§ The task:
After finding the line containing "(557, 240) = (265, 376): black" below, please output that line and each following one through the line containing "(505, 184) = (505, 200): none -> grey heart", exactly as written.

BEGIN Data listing

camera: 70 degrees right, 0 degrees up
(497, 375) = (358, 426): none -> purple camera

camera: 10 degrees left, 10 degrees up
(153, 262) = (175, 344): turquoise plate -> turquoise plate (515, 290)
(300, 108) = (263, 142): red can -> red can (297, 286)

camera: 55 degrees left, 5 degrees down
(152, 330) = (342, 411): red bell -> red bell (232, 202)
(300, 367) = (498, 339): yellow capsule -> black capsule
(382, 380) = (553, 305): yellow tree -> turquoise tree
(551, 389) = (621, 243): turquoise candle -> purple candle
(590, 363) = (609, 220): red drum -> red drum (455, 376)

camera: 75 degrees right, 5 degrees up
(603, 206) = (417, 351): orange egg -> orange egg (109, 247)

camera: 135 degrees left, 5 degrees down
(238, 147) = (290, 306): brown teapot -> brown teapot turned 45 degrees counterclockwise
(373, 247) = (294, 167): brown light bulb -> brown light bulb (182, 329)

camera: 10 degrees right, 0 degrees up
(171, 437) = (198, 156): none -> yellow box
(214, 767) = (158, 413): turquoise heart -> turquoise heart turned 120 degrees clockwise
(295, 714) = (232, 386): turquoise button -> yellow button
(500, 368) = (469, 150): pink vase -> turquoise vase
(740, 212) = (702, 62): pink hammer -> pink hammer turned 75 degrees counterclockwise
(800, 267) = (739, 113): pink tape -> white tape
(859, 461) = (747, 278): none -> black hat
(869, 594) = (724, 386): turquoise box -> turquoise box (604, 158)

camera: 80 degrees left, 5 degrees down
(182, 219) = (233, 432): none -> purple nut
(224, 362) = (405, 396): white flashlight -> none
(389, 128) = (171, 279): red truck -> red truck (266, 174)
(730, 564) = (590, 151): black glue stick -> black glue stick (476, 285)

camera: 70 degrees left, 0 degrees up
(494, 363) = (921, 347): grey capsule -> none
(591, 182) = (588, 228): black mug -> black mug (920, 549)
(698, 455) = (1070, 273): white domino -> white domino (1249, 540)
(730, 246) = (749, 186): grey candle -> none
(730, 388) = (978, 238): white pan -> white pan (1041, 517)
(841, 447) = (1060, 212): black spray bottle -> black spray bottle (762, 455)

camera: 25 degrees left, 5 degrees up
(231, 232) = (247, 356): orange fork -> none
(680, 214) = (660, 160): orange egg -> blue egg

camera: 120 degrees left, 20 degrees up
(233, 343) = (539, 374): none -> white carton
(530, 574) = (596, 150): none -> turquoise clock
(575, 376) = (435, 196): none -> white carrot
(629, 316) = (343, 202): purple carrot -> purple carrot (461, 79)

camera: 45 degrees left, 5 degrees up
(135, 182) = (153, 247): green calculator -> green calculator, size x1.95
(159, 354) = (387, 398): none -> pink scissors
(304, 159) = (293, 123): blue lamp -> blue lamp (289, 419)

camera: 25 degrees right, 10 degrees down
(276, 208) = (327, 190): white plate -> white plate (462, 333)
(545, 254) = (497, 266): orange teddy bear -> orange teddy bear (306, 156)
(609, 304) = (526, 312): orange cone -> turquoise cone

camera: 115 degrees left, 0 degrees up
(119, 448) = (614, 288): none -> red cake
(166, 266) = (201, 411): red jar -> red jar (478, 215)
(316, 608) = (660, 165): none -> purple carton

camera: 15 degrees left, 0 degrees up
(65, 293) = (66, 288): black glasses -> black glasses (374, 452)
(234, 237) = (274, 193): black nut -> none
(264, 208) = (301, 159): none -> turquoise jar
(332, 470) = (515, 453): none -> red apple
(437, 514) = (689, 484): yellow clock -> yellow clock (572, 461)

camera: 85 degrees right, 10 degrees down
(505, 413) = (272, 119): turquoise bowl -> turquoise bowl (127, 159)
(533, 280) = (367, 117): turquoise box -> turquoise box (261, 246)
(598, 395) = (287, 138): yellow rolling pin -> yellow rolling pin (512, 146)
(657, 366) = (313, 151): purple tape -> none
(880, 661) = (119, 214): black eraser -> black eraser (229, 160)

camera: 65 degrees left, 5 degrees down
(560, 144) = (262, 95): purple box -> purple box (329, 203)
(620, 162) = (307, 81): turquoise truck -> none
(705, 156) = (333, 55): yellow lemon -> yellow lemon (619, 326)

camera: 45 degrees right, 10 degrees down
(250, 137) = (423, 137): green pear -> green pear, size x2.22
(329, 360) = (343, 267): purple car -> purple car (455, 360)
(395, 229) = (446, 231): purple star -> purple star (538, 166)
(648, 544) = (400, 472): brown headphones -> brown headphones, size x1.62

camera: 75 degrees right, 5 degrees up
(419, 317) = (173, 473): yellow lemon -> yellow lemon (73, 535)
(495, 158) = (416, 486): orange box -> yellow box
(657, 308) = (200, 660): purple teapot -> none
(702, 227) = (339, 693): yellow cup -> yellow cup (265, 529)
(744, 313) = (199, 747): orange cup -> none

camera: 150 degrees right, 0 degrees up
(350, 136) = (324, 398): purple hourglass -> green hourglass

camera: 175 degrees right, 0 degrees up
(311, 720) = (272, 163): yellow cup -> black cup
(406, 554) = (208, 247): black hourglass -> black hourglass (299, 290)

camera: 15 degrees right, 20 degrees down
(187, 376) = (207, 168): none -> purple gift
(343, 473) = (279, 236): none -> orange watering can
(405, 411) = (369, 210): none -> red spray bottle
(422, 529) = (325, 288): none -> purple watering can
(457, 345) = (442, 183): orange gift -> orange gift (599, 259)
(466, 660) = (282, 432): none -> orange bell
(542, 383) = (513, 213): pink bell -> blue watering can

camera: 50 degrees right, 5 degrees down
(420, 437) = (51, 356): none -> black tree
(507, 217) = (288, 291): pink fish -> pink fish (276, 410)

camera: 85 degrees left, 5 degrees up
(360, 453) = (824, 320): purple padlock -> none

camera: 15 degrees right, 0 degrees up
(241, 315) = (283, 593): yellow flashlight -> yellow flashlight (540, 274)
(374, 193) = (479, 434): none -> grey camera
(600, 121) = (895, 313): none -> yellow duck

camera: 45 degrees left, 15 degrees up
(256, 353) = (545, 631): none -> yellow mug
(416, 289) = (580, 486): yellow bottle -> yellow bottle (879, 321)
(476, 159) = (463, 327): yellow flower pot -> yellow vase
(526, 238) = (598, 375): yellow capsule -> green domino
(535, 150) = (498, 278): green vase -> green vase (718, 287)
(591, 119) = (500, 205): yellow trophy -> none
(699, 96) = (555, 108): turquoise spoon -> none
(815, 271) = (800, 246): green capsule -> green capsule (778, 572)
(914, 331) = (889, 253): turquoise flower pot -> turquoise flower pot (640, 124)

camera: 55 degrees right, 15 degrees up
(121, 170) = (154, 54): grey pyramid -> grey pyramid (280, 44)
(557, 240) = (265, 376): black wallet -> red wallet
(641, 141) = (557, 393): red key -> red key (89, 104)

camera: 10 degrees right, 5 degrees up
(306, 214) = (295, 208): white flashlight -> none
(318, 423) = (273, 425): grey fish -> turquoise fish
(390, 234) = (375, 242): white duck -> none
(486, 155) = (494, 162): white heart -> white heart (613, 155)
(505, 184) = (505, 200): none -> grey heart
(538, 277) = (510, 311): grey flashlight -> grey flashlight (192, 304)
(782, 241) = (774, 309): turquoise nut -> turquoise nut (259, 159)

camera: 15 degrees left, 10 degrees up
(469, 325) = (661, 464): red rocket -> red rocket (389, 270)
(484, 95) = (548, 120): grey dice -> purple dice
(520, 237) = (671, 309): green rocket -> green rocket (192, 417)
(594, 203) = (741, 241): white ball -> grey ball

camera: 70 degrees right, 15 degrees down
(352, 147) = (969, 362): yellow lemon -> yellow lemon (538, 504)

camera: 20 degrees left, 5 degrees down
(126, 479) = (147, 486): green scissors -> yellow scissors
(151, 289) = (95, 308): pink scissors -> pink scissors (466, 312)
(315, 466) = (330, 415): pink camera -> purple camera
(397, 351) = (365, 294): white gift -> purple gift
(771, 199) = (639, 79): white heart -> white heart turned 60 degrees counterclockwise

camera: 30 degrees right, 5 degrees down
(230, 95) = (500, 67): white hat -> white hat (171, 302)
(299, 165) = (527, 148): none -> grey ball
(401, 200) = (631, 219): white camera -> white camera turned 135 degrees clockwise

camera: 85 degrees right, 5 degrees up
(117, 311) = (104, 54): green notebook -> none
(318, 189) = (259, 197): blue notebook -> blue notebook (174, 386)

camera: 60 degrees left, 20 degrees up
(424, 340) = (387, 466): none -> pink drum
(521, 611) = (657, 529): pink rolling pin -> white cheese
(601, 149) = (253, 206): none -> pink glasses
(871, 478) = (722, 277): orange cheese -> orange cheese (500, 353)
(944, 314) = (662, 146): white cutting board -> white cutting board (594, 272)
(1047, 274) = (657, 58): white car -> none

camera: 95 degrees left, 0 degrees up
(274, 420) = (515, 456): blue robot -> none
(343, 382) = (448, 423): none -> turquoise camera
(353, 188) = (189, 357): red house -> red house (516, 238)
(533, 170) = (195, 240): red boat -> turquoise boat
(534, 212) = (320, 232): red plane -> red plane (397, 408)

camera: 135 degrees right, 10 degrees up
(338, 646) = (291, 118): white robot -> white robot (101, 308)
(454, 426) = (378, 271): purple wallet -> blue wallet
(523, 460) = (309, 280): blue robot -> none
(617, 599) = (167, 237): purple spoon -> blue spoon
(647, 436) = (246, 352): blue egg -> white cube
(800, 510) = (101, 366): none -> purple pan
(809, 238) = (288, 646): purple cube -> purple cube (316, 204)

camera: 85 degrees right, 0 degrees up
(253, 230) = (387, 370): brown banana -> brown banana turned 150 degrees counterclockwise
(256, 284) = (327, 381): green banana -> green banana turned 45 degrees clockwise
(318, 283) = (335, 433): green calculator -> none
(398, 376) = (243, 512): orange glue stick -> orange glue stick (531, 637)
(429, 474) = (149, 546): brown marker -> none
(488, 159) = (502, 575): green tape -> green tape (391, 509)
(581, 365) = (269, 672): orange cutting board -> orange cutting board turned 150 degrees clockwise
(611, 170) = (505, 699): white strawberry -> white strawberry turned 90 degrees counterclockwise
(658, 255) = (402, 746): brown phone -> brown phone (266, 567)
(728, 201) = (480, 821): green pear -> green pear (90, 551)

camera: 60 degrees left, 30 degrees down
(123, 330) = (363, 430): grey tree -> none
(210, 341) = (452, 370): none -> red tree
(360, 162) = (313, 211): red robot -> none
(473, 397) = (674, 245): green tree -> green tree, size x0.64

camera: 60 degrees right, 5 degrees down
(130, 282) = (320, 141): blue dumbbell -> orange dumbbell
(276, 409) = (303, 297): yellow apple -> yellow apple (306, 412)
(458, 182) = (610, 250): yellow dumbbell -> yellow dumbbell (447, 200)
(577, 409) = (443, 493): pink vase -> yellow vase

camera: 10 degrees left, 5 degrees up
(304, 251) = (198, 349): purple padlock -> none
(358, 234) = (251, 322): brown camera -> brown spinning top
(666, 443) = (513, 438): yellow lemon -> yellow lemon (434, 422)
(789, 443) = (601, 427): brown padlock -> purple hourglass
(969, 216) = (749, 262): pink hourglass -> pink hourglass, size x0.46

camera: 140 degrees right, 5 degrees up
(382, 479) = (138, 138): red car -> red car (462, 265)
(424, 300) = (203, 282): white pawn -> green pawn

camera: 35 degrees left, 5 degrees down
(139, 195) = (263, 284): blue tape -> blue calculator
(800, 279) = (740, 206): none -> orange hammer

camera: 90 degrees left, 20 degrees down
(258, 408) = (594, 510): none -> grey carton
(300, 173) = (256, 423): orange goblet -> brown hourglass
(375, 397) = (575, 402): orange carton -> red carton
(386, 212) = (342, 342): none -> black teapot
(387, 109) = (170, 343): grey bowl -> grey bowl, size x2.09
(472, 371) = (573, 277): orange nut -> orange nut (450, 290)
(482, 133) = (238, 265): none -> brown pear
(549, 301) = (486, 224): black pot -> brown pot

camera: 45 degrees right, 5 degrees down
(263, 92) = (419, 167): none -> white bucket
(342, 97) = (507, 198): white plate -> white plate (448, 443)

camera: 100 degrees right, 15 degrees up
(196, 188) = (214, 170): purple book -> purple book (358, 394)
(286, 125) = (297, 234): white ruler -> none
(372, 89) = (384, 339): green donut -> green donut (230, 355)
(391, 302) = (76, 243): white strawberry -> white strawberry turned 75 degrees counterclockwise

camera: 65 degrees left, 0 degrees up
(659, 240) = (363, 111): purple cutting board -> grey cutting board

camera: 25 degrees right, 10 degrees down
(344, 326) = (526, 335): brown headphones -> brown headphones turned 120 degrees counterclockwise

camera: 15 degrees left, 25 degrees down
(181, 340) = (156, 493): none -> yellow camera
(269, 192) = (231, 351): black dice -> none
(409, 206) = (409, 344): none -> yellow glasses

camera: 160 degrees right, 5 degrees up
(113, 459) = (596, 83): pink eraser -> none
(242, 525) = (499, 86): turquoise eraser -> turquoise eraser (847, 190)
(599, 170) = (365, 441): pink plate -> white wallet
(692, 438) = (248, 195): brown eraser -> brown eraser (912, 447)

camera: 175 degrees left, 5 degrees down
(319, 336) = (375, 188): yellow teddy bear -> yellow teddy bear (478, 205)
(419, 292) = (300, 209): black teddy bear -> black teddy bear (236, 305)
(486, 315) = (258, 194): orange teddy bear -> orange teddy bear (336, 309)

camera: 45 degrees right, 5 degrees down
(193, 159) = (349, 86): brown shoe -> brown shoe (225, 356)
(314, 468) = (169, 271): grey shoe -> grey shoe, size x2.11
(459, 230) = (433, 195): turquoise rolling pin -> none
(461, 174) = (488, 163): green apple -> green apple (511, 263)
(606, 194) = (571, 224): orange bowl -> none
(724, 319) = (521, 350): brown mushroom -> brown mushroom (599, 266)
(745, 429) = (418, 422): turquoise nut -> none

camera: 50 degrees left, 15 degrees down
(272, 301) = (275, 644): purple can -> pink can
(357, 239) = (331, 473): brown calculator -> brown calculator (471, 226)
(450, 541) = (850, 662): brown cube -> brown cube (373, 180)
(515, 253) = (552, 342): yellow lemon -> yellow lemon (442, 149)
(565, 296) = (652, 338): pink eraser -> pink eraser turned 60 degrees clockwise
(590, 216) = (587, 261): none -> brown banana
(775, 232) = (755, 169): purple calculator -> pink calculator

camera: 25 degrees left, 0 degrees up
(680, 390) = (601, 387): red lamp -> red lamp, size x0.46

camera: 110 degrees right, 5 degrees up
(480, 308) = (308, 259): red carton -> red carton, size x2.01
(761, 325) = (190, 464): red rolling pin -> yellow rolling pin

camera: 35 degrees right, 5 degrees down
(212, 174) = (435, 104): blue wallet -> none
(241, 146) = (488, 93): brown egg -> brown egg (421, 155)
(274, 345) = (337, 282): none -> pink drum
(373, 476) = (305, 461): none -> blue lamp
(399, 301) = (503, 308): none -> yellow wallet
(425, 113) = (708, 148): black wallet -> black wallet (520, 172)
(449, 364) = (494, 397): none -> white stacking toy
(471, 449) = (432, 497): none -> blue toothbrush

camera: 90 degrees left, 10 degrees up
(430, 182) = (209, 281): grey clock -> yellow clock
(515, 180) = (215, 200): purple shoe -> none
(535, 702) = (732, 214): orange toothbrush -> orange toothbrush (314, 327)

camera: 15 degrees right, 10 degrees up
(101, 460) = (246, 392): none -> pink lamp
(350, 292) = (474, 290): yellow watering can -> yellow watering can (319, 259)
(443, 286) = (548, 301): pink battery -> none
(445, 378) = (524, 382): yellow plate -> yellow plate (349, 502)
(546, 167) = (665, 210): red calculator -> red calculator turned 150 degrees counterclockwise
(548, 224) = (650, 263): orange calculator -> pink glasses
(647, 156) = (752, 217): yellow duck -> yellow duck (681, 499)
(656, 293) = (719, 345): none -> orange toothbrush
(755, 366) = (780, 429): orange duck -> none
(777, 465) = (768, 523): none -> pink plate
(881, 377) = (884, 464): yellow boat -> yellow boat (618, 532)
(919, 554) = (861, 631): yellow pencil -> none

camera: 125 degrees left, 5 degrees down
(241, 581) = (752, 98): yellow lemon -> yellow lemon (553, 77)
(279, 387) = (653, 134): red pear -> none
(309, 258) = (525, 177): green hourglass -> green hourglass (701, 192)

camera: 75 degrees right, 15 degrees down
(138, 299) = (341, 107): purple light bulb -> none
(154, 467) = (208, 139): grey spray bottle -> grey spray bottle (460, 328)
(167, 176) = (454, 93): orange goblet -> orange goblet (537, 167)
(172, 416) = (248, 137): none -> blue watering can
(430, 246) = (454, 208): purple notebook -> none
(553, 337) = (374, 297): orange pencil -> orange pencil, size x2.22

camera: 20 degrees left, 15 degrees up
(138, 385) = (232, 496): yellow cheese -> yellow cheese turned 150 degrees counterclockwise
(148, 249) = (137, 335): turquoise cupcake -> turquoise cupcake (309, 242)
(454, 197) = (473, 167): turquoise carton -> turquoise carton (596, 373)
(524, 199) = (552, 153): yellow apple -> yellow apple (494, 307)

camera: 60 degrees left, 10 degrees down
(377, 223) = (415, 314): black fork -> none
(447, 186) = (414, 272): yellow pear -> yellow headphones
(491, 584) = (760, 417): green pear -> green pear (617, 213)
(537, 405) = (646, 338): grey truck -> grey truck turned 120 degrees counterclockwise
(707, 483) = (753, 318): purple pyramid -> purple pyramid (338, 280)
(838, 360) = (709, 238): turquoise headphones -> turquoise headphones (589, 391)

END Data listing

§ Answer section:
(557, 240) = (265, 376): black wallet -> red wallet
(641, 141) = (557, 393): red key -> red key (89, 104)

camera: 10 degrees right, 5 degrees up
(306, 214) = (295, 208): white flashlight -> none
(318, 423) = (273, 425): grey fish -> turquoise fish
(390, 234) = (375, 242): white duck -> none
(486, 155) = (494, 162): white heart -> white heart (613, 155)
(505, 184) = (505, 200): none -> grey heart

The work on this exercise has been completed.